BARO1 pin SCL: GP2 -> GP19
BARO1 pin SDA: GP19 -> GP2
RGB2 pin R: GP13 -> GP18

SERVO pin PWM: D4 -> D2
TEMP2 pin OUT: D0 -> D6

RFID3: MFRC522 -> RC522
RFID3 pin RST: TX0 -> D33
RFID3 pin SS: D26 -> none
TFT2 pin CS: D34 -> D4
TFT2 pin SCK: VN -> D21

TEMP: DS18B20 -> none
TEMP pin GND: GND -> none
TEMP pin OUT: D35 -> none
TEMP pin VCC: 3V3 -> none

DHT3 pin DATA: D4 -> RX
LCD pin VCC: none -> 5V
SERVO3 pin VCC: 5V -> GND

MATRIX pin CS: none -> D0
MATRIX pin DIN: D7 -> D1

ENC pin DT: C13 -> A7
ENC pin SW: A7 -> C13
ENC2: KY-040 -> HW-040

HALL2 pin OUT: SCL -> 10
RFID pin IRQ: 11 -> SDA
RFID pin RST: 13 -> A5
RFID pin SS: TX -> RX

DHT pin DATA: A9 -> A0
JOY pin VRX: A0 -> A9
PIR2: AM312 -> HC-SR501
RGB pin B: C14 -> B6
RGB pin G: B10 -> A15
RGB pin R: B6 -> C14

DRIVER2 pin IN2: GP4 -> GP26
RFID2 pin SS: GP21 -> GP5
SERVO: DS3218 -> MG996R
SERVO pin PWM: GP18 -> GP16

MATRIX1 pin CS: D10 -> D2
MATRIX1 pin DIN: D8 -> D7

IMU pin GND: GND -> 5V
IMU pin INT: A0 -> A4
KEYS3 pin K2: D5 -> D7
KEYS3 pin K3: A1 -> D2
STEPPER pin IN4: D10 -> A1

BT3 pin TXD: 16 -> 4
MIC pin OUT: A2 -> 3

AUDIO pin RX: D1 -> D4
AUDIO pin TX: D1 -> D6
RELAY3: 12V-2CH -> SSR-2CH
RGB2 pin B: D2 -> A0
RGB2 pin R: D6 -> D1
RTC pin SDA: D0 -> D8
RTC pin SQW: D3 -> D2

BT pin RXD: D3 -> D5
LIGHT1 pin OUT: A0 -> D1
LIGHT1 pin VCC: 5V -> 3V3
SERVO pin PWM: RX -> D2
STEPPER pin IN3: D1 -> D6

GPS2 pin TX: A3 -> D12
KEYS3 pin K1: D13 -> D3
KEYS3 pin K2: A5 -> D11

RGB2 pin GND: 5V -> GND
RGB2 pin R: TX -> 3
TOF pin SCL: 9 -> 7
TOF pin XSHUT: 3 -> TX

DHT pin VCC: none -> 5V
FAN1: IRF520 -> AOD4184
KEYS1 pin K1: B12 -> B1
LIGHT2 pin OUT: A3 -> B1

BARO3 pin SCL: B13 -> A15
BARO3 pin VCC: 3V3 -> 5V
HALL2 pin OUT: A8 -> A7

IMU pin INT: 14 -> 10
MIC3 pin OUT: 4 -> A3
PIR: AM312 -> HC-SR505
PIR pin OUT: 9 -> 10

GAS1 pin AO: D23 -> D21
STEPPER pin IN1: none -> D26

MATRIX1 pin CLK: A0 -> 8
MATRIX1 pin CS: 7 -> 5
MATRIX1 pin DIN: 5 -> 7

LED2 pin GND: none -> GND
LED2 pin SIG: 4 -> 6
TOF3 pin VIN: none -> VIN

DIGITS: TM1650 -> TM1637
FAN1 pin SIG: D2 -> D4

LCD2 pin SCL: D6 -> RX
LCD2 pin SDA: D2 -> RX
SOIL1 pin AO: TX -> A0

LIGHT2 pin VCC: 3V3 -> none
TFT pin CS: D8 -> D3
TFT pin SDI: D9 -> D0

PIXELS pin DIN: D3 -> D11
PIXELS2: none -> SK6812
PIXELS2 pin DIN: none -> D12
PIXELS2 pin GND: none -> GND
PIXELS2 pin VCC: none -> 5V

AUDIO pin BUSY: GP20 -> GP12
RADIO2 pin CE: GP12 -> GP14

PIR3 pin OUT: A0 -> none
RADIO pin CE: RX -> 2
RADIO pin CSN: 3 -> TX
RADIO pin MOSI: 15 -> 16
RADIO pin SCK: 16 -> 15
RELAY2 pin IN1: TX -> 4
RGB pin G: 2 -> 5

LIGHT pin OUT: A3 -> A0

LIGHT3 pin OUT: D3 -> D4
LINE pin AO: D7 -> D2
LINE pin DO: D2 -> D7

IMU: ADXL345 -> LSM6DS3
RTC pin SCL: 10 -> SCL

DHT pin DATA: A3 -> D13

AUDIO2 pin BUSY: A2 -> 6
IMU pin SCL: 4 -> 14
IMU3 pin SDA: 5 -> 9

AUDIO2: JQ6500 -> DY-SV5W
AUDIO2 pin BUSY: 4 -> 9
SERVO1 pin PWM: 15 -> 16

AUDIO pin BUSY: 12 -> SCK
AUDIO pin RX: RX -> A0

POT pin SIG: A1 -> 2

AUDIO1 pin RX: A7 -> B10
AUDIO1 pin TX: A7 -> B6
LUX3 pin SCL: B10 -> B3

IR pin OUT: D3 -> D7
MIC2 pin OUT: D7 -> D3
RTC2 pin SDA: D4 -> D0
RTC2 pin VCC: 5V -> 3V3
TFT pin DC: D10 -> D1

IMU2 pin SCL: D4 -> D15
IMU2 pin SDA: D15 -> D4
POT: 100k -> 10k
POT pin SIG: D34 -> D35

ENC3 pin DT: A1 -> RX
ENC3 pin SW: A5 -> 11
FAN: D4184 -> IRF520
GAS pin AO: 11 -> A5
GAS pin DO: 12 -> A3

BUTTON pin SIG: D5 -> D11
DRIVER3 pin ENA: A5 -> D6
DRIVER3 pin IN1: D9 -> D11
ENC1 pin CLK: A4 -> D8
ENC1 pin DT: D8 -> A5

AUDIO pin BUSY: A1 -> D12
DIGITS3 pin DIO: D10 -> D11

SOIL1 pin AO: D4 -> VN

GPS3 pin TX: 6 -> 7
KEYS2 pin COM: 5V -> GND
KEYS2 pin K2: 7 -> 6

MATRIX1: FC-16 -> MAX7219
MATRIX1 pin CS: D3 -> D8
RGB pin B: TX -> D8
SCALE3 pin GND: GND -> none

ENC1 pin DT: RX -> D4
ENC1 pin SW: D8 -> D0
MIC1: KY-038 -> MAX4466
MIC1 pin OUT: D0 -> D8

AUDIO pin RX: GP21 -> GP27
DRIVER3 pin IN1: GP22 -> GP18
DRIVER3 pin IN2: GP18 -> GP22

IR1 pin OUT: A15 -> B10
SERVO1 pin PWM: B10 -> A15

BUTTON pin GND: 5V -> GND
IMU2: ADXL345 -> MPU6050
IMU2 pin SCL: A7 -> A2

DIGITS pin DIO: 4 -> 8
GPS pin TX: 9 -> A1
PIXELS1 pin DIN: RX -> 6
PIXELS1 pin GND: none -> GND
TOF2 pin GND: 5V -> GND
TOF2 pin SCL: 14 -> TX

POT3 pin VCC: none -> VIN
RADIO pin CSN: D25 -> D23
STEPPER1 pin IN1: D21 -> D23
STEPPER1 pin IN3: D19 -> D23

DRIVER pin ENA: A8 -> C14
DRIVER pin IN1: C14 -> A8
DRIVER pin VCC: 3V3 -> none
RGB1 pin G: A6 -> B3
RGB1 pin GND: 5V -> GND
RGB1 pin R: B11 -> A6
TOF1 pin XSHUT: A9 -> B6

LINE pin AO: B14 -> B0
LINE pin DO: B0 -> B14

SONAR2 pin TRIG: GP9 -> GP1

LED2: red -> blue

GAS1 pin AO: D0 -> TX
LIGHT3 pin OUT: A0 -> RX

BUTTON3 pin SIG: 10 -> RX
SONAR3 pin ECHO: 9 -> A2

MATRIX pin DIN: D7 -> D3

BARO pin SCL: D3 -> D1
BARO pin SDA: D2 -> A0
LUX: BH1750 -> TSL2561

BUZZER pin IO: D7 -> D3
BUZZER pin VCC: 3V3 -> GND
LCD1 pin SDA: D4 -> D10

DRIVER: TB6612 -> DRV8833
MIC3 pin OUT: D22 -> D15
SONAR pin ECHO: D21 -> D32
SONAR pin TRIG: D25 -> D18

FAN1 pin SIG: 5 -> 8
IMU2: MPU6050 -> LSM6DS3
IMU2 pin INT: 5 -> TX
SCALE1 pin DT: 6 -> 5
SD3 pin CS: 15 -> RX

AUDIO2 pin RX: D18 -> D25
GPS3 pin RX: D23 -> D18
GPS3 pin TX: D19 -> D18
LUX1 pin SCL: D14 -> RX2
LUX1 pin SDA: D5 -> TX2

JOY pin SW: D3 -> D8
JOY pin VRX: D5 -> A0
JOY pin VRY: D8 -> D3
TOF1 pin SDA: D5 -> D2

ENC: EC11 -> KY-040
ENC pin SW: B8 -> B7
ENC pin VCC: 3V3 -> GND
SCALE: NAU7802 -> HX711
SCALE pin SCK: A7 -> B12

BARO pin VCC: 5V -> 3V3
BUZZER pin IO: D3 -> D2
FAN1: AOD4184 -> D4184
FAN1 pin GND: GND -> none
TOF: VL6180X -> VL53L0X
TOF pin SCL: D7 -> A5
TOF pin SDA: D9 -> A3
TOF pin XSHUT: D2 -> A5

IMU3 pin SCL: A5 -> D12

# # # # #

REQUIREMENT ::
Please return the lines above that run from the line containing "KEYS1 pin K1: B12 -> B1" to the line containing "AUDIO pin BUSY: GP20 -> GP12", inclusive, exactly and with no other lines.

FINAL ANSWER ::
KEYS1 pin K1: B12 -> B1
LIGHT2 pin OUT: A3 -> B1

BARO3 pin SCL: B13 -> A15
BARO3 pin VCC: 3V3 -> 5V
HALL2 pin OUT: A8 -> A7

IMU pin INT: 14 -> 10
MIC3 pin OUT: 4 -> A3
PIR: AM312 -> HC-SR505
PIR pin OUT: 9 -> 10

GAS1 pin AO: D23 -> D21
STEPPER pin IN1: none -> D26

MATRIX1 pin CLK: A0 -> 8
MATRIX1 pin CS: 7 -> 5
MATRIX1 pin DIN: 5 -> 7

LED2 pin GND: none -> GND
LED2 pin SIG: 4 -> 6
TOF3 pin VIN: none -> VIN

DIGITS: TM1650 -> TM1637
FAN1 pin SIG: D2 -> D4

LCD2 pin SCL: D6 -> RX
LCD2 pin SDA: D2 -> RX
SOIL1 pin AO: TX -> A0

LIGHT2 pin VCC: 3V3 -> none
TFT pin CS: D8 -> D3
TFT pin SDI: D9 -> D0

PIXELS pin DIN: D3 -> D11
PIXELS2: none -> SK6812
PIXELS2 pin DIN: none -> D12
PIXELS2 pin GND: none -> GND
PIXELS2 pin VCC: none -> 5V

AUDIO pin BUSY: GP20 -> GP12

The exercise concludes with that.